EXERCISE REQUIREMENTS — Any picture in the records below stays out; return everything else exactly.
━━━━━━━━
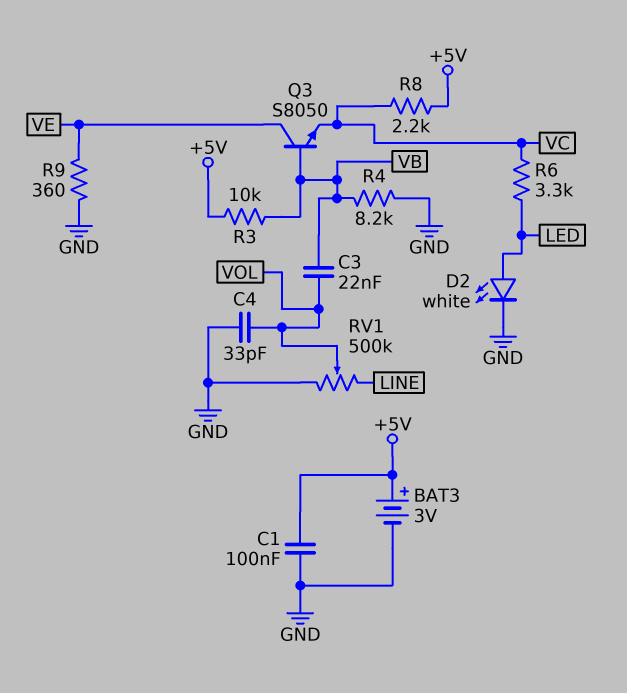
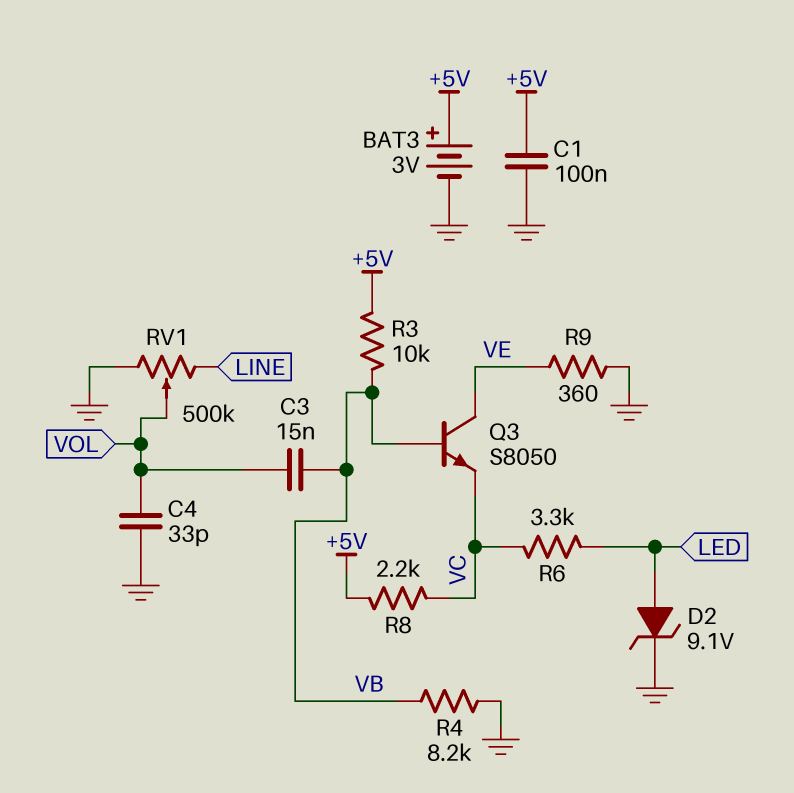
C3: 22nF (VB, VOL) -> 15nF (VB, VOL)
D2: LED white (A LED, K GND) -> zener 9.1V (A LED, K GND)

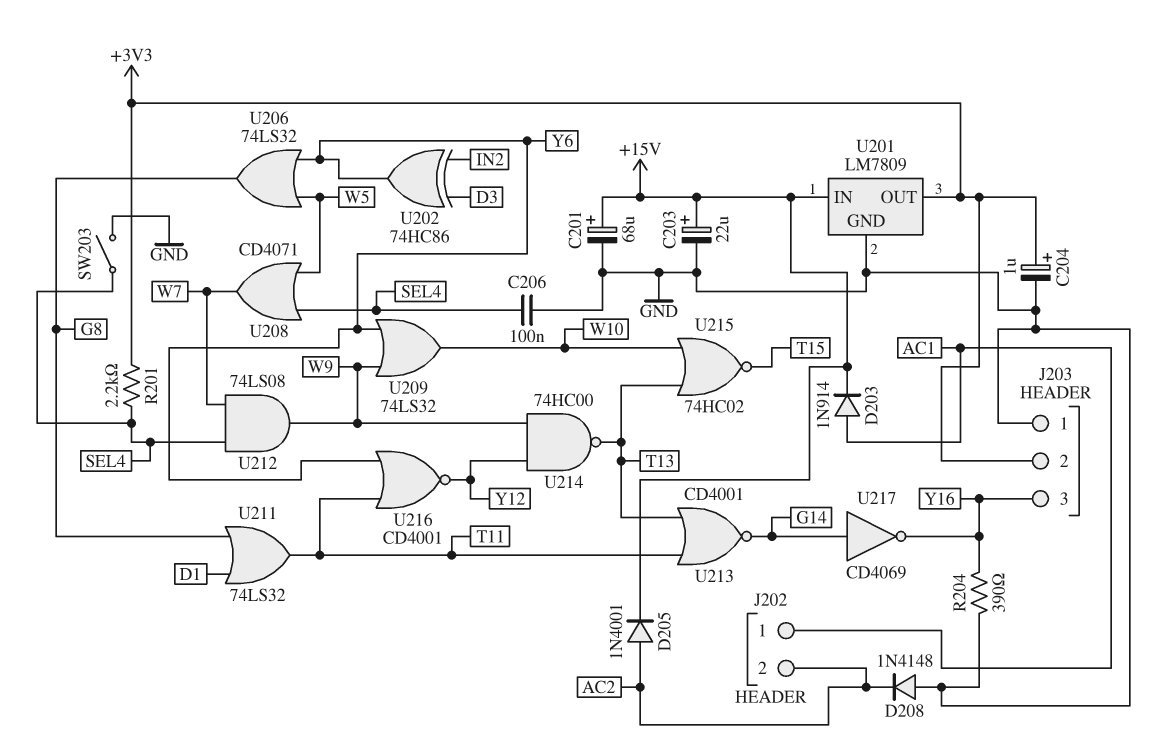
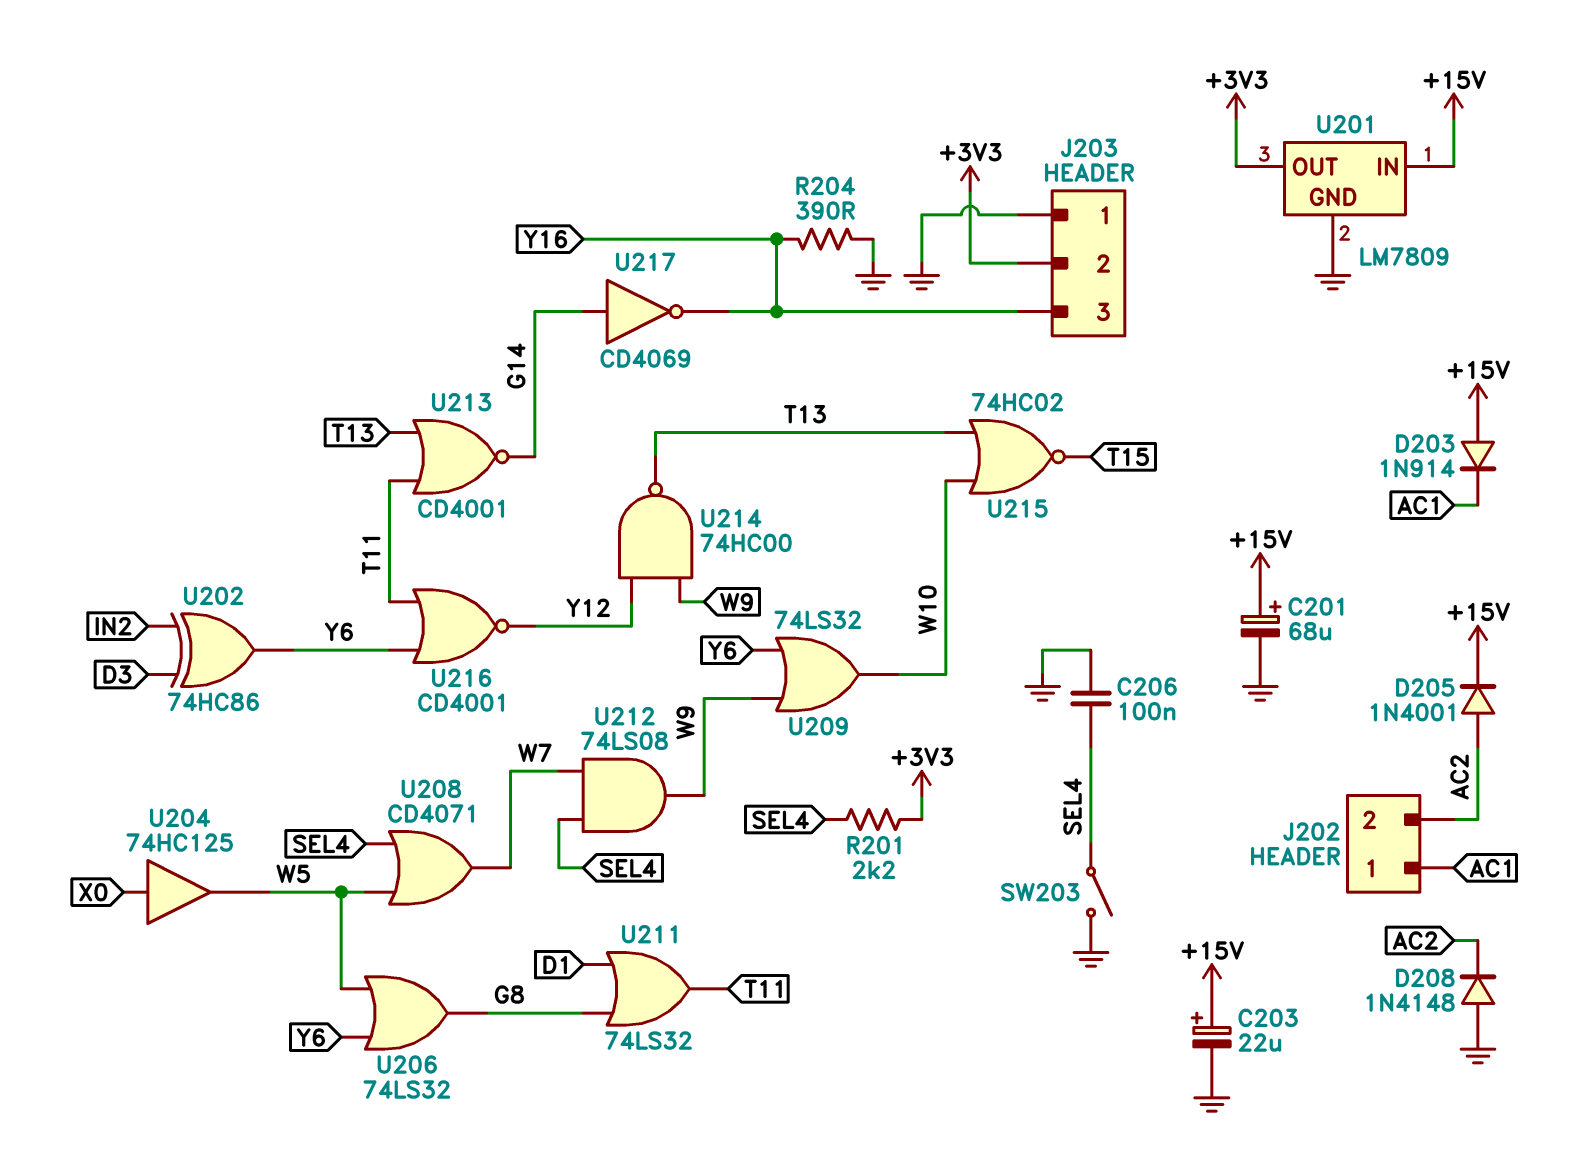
C204: 1uF (plus +3V3, minus GND) -> none
D203: diode 1N914 (A AC1, K +15V) -> diode 1N914 (A +15V, K AC1)
U204: none -> buffer 74HC125 (in X0, out W5)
━━━━━━━━
EXPECTED OUTPUT —
C3: 22nF (VB, VOL) -> 15nF (VB, VOL)
D2: LED white (A LED, K GND) -> zener 9.1V (A LED, K GND)

C204: 1uF (plus +3V3, minus GND) -> none
D203: diode 1N914 (A AC1, K +15V) -> diode 1N914 (A +15V, K AC1)
U204: none -> buffer 74HC125 (in X0, out W5)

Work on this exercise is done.